▸ **What is required**
How many lines in the data below contain the string "tuplet", with case counting? Give the number only.

/---

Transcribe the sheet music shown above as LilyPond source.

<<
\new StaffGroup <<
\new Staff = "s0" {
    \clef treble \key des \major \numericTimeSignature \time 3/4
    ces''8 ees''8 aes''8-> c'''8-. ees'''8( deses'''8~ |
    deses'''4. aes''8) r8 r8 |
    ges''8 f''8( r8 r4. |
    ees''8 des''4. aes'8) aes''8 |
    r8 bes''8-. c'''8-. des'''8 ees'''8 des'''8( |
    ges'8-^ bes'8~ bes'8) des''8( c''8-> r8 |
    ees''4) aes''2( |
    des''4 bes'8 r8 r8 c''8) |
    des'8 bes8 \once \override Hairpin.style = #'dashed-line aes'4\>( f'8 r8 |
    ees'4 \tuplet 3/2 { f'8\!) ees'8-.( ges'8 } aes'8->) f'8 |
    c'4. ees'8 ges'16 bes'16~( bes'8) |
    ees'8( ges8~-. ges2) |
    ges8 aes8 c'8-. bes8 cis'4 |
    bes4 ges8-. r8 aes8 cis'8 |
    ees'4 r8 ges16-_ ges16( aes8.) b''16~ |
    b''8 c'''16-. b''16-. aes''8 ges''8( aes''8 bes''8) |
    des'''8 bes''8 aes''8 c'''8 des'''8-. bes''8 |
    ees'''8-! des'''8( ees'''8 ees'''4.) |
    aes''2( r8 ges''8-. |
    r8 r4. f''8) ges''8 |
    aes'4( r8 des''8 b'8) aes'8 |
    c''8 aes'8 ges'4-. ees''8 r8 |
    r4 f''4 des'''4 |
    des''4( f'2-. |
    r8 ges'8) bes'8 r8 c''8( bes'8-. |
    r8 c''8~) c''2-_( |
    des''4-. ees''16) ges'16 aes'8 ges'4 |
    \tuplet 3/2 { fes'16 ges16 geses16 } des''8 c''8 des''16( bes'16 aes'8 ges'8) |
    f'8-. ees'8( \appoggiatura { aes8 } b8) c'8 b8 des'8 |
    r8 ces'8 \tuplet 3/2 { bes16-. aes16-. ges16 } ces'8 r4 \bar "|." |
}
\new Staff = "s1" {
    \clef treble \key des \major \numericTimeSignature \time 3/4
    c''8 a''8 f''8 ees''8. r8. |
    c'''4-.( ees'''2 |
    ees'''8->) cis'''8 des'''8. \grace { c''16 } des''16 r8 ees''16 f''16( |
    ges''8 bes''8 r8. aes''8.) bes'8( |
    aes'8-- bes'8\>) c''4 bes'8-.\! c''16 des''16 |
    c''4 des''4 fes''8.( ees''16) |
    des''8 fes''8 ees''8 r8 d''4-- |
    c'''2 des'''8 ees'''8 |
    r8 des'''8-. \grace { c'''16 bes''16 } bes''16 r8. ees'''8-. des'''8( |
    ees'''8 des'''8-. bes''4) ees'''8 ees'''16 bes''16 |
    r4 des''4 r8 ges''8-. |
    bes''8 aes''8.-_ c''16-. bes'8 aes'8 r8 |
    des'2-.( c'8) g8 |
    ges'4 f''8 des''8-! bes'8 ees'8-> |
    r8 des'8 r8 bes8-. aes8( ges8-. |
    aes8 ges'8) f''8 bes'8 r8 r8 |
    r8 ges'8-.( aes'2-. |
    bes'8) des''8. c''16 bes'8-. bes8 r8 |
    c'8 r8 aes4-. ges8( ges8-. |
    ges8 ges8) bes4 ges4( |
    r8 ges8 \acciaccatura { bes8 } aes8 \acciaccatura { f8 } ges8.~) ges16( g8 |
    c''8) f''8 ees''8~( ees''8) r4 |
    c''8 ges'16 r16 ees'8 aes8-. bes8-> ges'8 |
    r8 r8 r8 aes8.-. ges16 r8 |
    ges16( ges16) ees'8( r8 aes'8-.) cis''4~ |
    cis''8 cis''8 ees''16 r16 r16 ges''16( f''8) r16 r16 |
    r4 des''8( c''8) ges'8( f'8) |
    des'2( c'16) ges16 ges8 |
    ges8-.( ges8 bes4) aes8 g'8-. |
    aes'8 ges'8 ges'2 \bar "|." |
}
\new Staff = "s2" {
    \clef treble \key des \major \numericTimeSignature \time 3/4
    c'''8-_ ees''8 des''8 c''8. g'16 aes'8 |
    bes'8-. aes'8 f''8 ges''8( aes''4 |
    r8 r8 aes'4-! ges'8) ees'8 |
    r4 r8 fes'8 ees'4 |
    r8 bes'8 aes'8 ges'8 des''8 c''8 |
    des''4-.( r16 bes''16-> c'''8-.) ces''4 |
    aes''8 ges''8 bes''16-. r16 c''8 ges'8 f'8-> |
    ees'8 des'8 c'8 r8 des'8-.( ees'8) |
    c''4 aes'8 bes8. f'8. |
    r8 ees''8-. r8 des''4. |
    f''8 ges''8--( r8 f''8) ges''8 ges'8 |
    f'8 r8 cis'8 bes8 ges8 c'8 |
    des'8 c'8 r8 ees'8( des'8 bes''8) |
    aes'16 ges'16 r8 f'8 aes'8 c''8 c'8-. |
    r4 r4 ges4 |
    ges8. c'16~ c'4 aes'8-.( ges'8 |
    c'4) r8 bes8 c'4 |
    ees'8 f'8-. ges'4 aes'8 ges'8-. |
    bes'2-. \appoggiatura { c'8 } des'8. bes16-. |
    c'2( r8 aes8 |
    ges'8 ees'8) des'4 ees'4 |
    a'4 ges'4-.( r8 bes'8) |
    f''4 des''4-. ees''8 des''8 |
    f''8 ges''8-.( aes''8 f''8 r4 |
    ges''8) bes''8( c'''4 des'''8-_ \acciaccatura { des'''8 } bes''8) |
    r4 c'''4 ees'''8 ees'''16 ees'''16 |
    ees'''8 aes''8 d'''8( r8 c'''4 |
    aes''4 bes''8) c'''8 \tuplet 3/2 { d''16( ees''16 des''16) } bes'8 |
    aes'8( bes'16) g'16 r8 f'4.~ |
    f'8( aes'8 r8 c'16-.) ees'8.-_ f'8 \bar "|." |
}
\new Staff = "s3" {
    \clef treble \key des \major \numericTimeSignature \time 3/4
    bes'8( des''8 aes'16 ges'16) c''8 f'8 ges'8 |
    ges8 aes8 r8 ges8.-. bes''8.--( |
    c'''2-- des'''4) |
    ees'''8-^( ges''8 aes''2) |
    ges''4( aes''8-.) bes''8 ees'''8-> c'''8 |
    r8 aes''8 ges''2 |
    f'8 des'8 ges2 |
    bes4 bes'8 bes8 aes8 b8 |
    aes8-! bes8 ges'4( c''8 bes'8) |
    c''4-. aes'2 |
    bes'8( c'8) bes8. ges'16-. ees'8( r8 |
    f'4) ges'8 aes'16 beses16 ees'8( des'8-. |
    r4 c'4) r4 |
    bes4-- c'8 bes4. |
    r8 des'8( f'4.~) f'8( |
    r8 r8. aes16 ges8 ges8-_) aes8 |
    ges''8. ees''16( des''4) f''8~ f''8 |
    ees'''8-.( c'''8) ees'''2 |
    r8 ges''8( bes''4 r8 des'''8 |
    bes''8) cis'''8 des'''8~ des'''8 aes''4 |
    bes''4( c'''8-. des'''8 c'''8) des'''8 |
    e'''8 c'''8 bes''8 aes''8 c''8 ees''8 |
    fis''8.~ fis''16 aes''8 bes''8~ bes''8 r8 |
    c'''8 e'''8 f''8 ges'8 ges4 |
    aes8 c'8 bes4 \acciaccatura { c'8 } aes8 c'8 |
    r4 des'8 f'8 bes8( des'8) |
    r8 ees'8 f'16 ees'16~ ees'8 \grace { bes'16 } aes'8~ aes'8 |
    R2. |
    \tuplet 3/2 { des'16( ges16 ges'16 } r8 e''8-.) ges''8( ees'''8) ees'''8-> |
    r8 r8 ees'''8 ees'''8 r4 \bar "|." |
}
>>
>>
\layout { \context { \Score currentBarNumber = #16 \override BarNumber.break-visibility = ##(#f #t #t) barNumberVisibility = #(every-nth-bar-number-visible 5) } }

\---

▸ **Problem solution**
5